In the data below, find the line containing "cyan 1x2 brick [151,138,233,224]", then set down that line and every later line up to and including the line containing "cyan 2x3 brick [333,249,488,383]", exactly.

(Data begins)

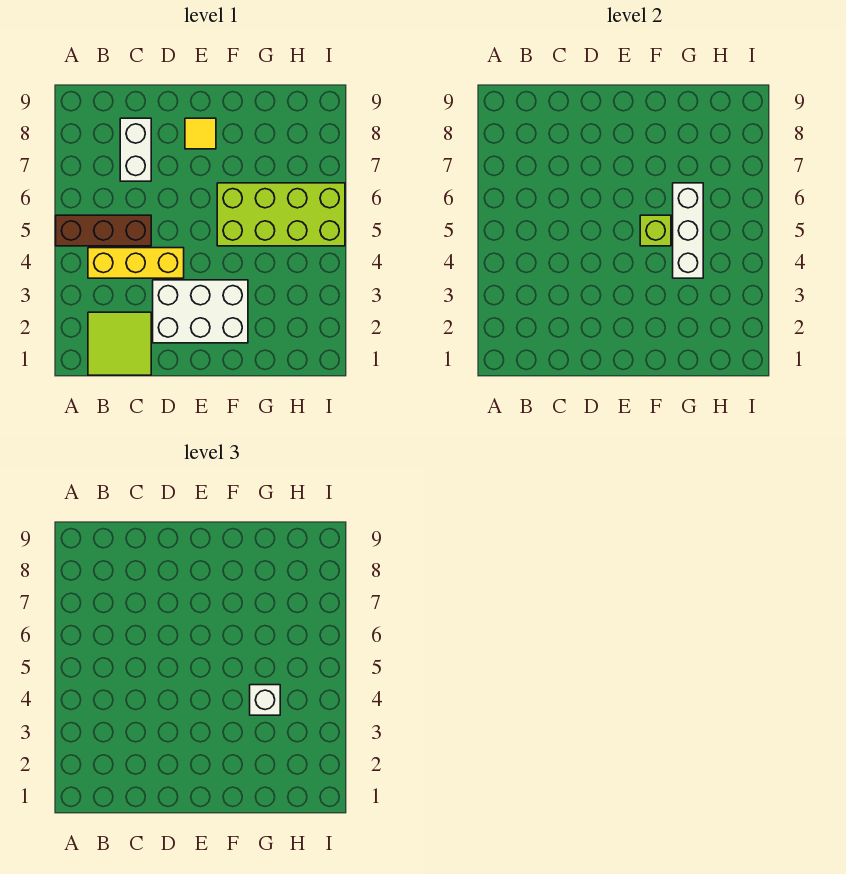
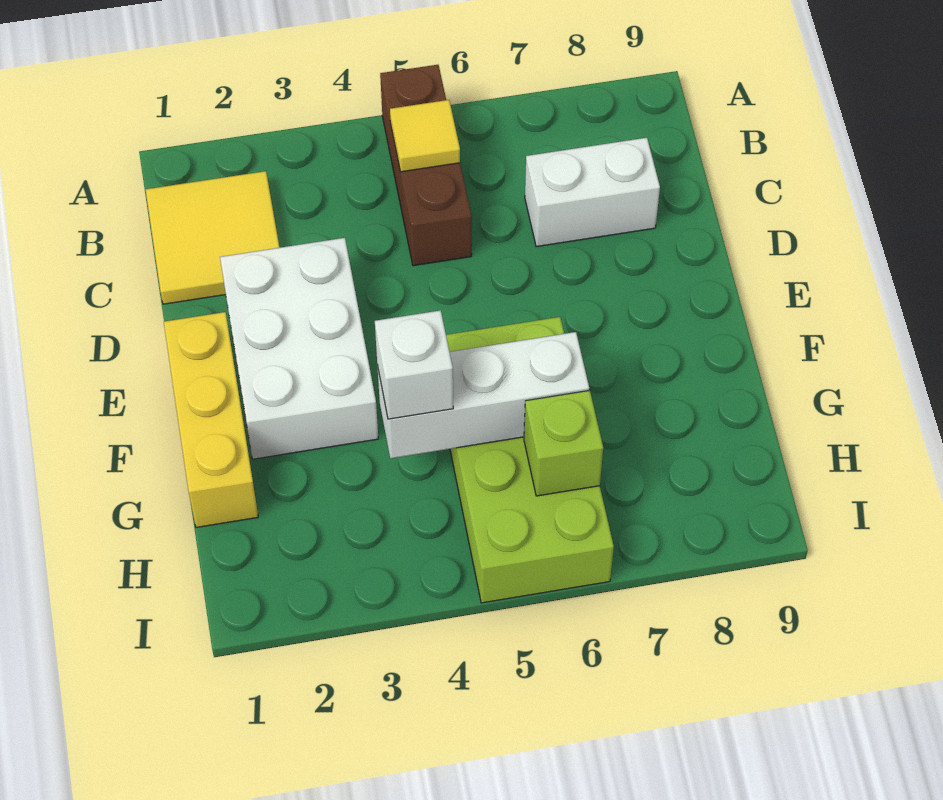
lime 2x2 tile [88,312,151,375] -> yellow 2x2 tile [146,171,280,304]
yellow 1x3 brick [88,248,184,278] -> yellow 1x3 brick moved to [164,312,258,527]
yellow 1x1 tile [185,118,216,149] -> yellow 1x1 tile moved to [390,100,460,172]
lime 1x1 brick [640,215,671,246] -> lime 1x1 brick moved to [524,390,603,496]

(Data ends)
(Data begins)

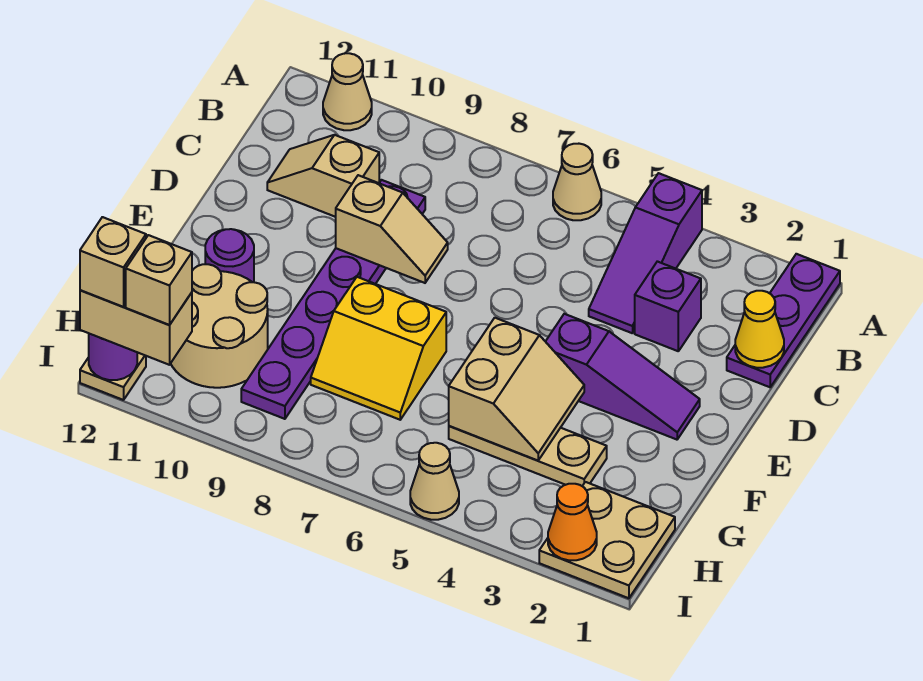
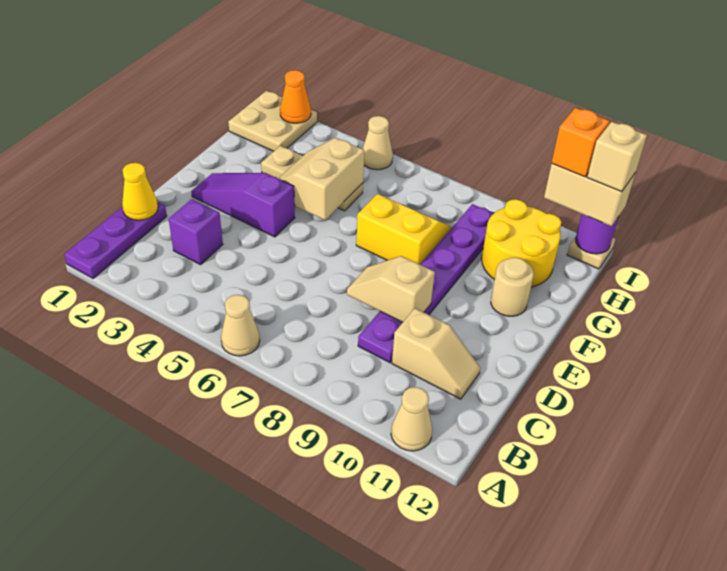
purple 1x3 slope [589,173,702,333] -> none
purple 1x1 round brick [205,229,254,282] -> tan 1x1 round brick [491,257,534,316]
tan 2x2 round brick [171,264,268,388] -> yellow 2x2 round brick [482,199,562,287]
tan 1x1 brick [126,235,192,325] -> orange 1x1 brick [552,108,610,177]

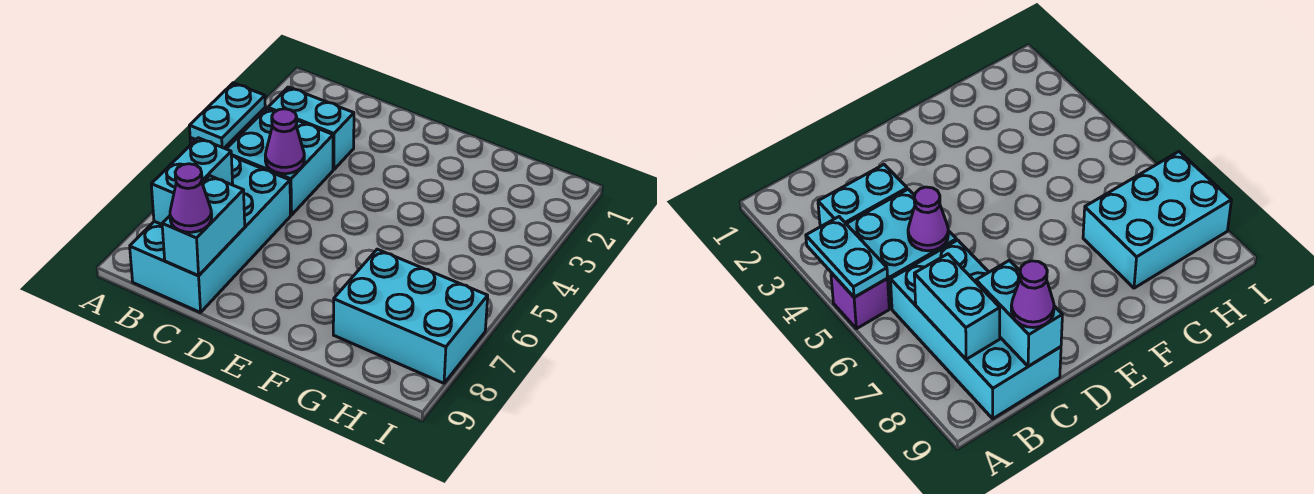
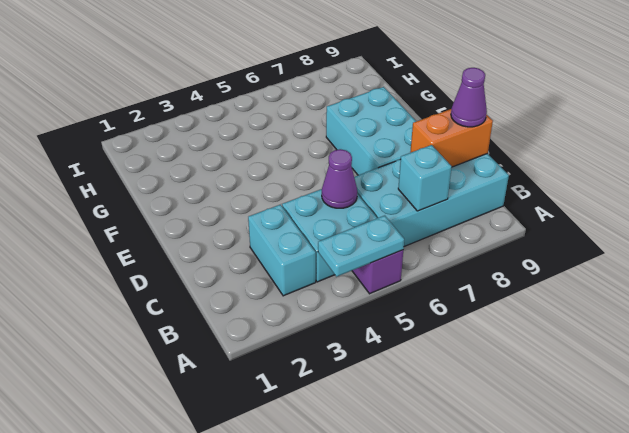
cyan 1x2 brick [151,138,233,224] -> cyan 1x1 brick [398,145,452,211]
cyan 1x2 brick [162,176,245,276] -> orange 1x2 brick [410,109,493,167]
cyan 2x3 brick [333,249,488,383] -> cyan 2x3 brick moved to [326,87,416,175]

(Data ends)
(Data begins)

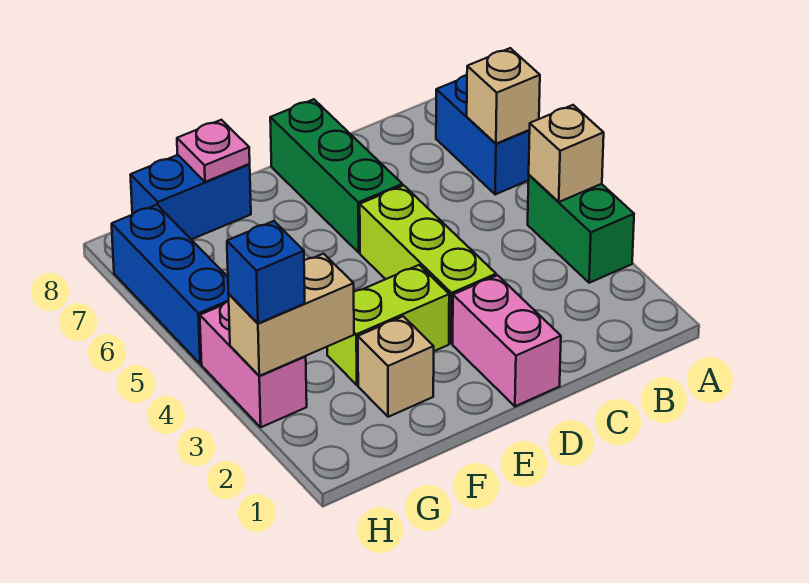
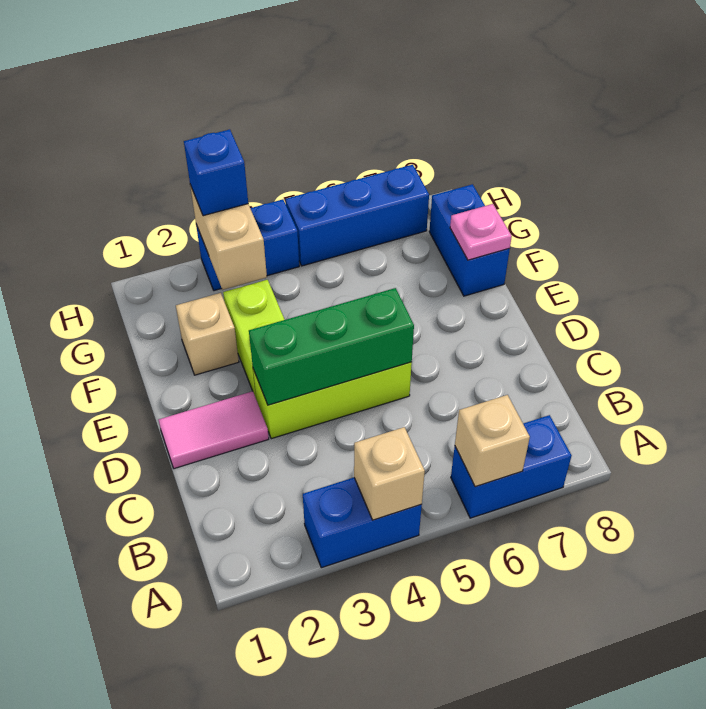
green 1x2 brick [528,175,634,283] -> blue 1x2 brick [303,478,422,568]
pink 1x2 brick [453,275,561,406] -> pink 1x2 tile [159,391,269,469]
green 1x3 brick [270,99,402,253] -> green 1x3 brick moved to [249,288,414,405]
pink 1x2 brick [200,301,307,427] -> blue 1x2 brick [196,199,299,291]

(Data ends)

→ **Exercise response**:
cyan 1x2 brick [151,138,233,224] -> cyan 1x1 brick [398,145,452,211]
cyan 1x2 brick [162,176,245,276] -> orange 1x2 brick [410,109,493,167]
cyan 2x3 brick [333,249,488,383] -> cyan 2x3 brick moved to [326,87,416,175]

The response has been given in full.